• [YOUR TASK] Where in the listing does the word "none" appear? Report each line that holds it.

• [EXTRACTED RECORDS]
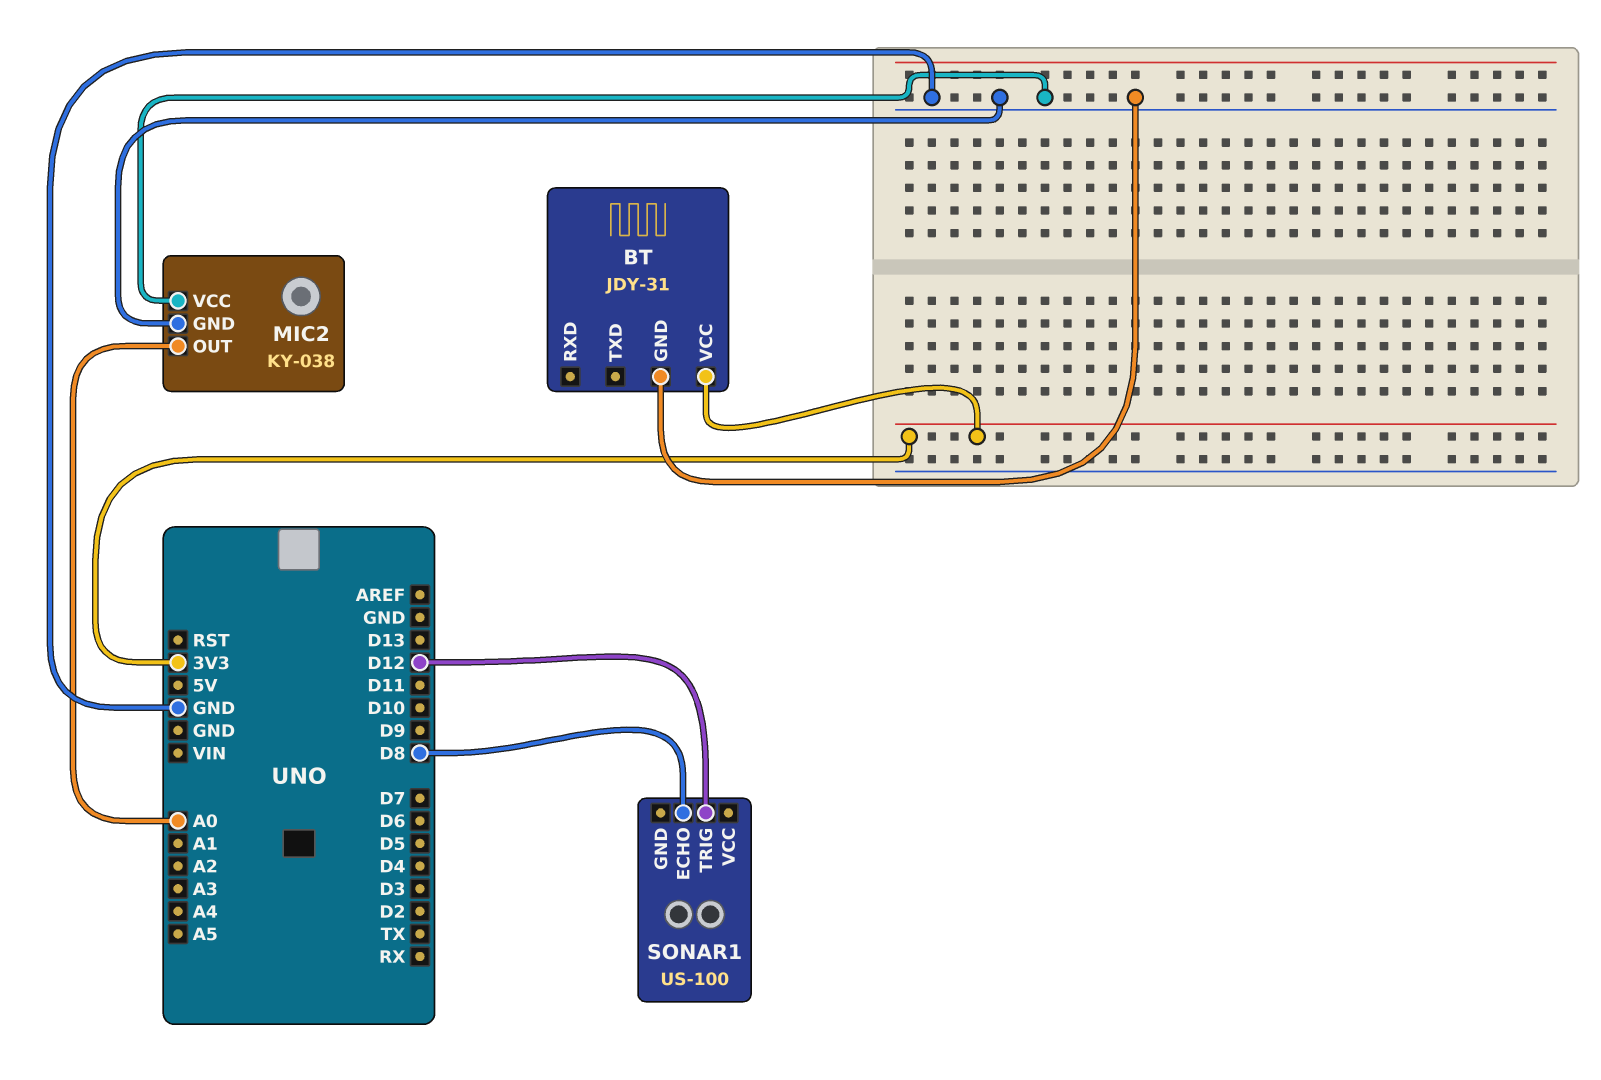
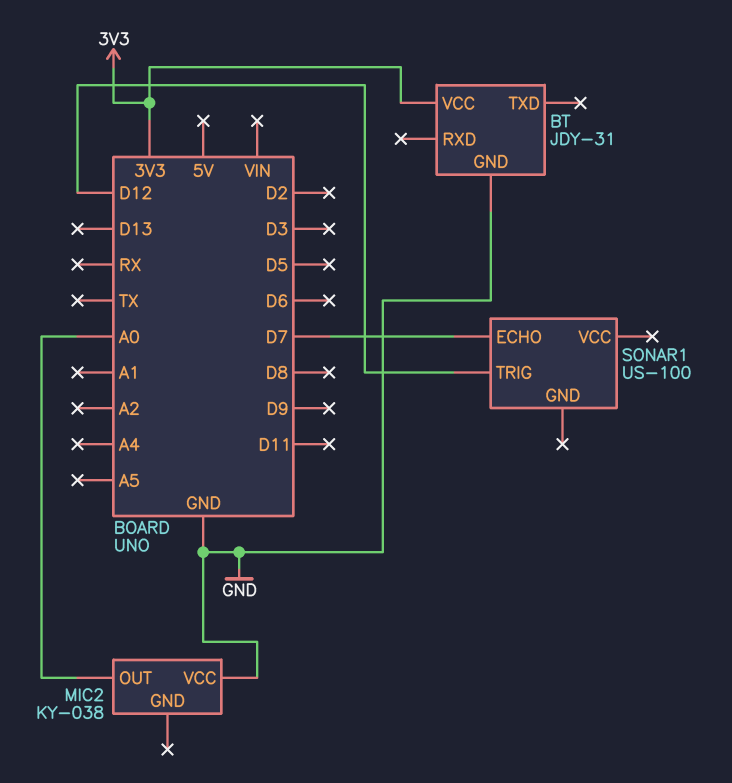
MIC2 pin GND: GND -> none
SONAR1 pin ECHO: D8 -> D7

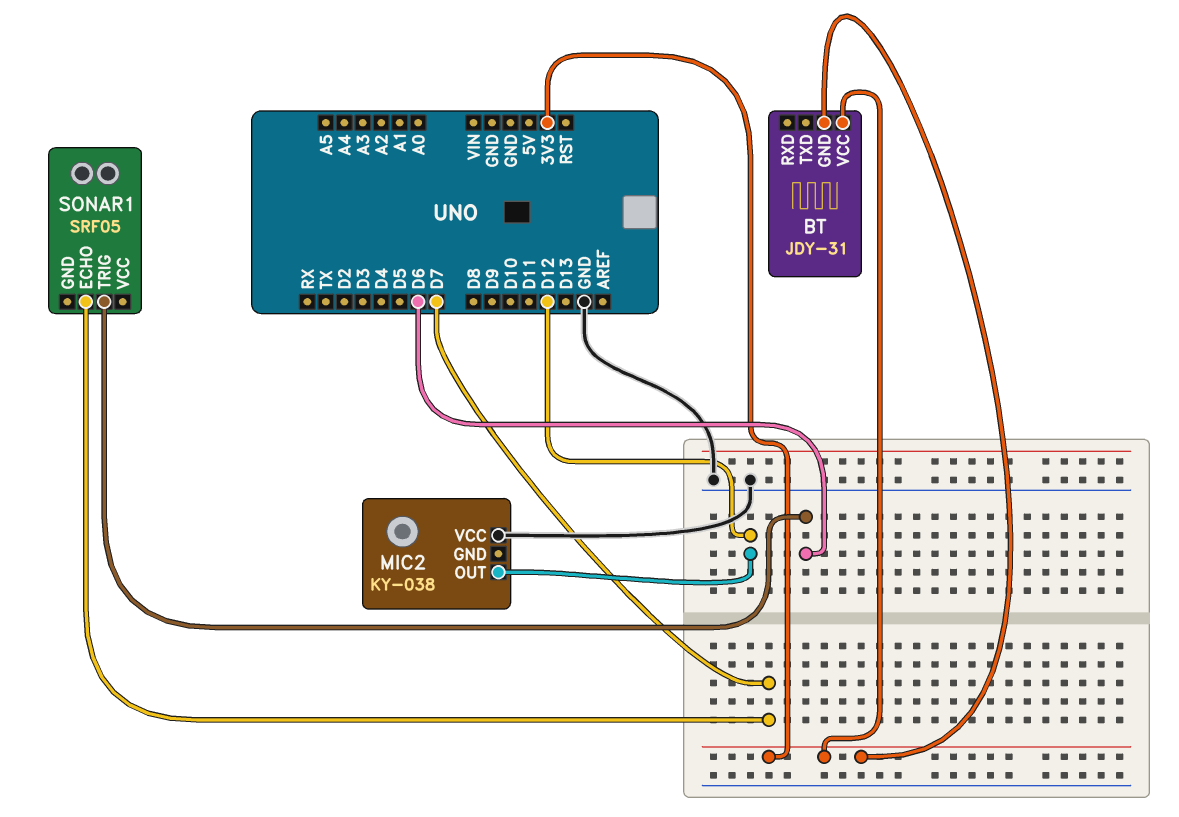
BT pin GND: GND -> 3V3
MIC2 pin OUT: A0 -> D12
SONAR1: US-100 -> SRF05
SONAR1 pin TRIG: D12 -> D6

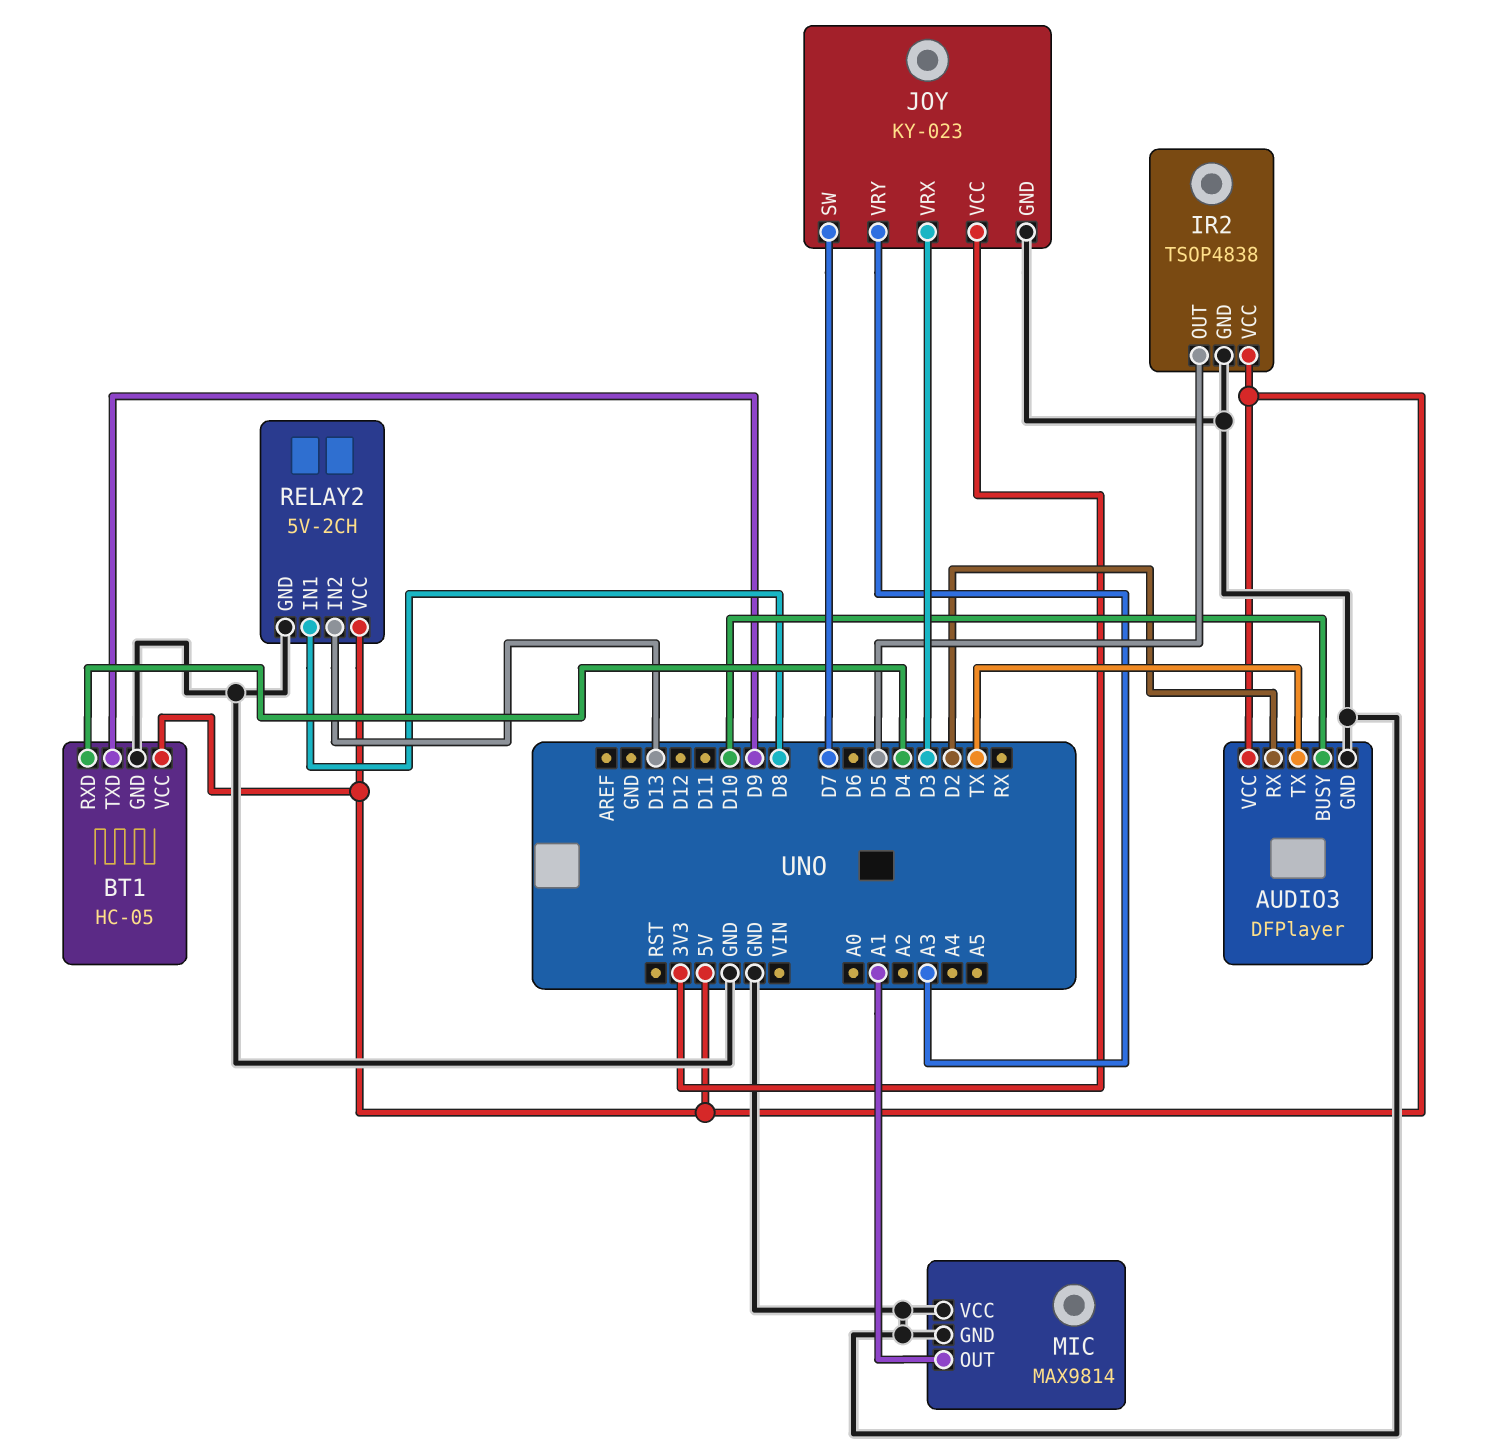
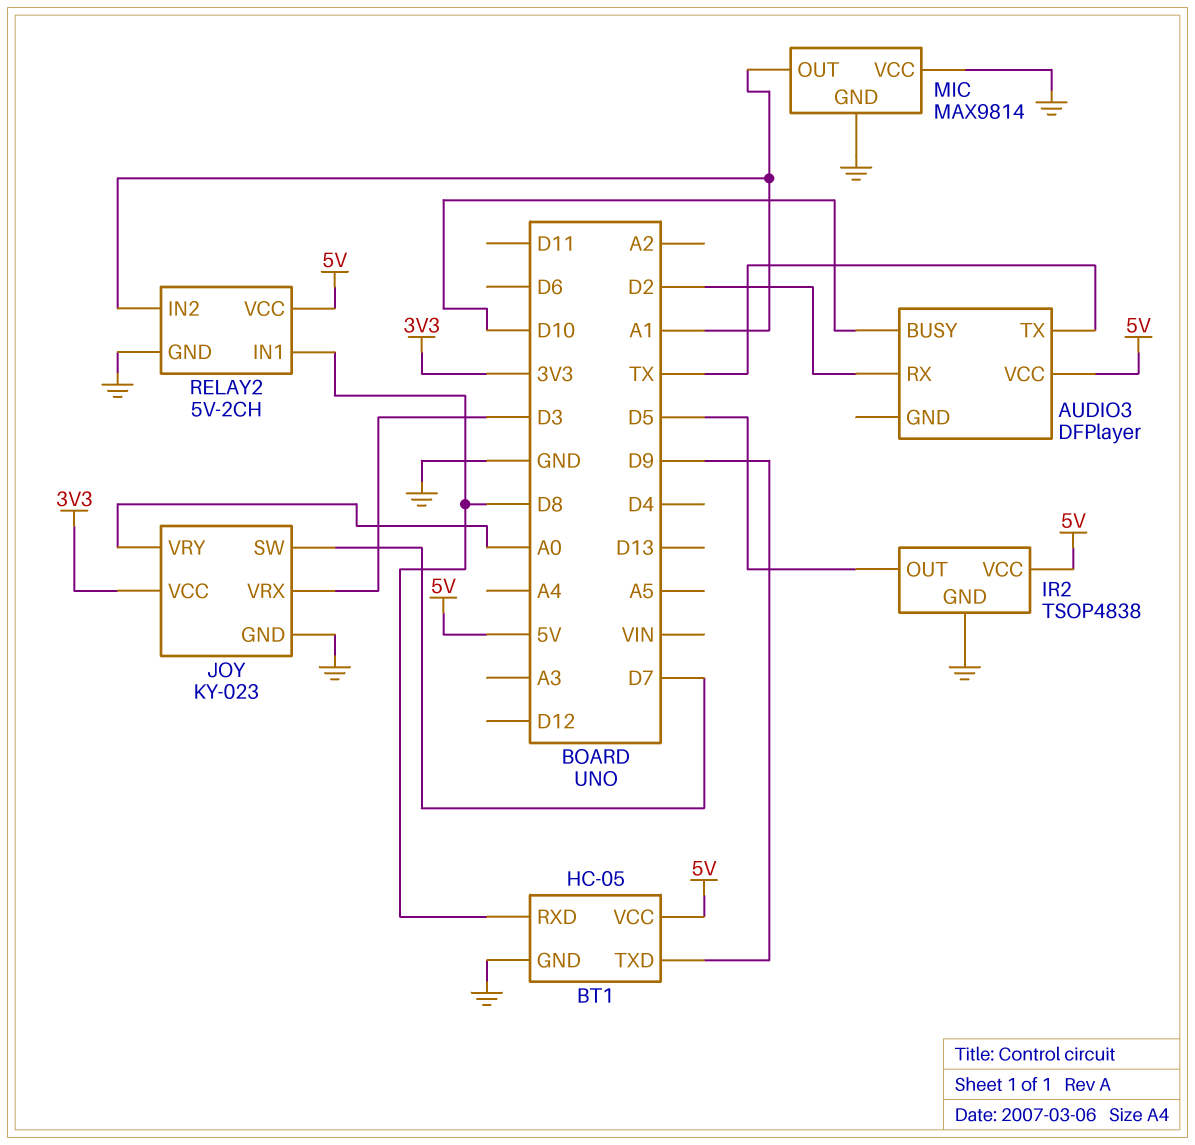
AUDIO3 pin GND: GND -> none
BT1 pin RXD: D4 -> D8
JOY pin VRY: A3 -> A0
RELAY2 pin IN2: D13 -> A1

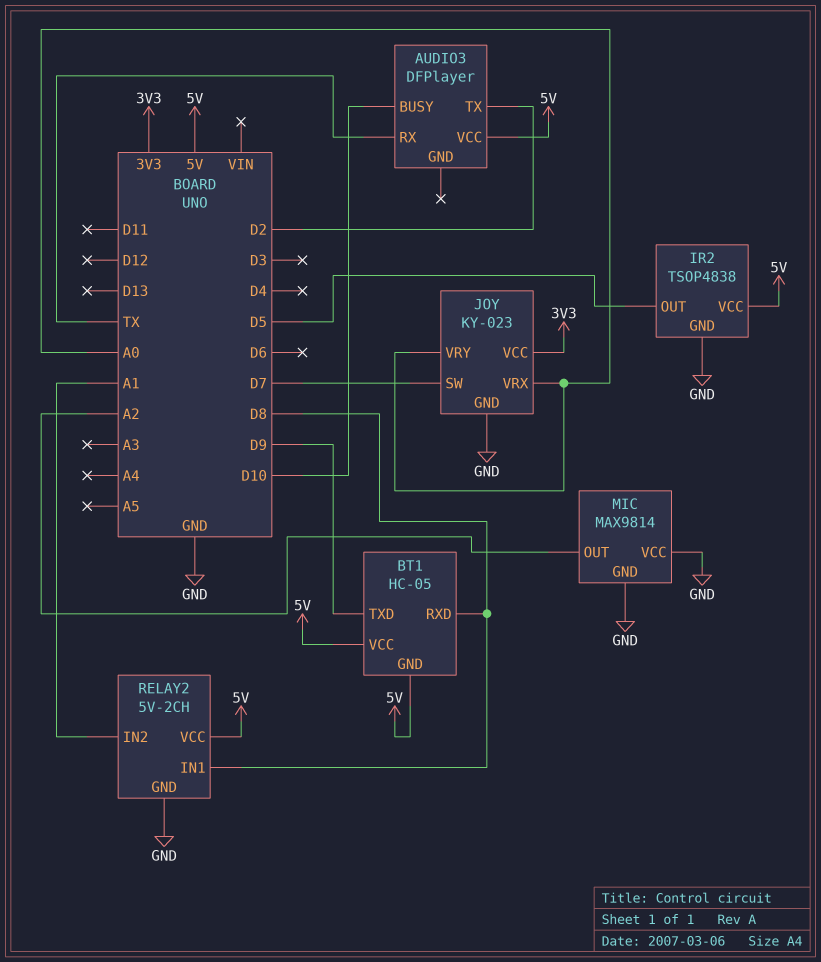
AUDIO3 pin RX: D2 -> TX
AUDIO3 pin TX: TX -> D2
BT1 pin GND: GND -> 5V
JOY pin VRX: D3 -> A0
MIC pin OUT: A1 -> A2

• [RESULT OF THE TASK]
MIC2 pin GND: GND -> none
AUDIO3 pin GND: GND -> none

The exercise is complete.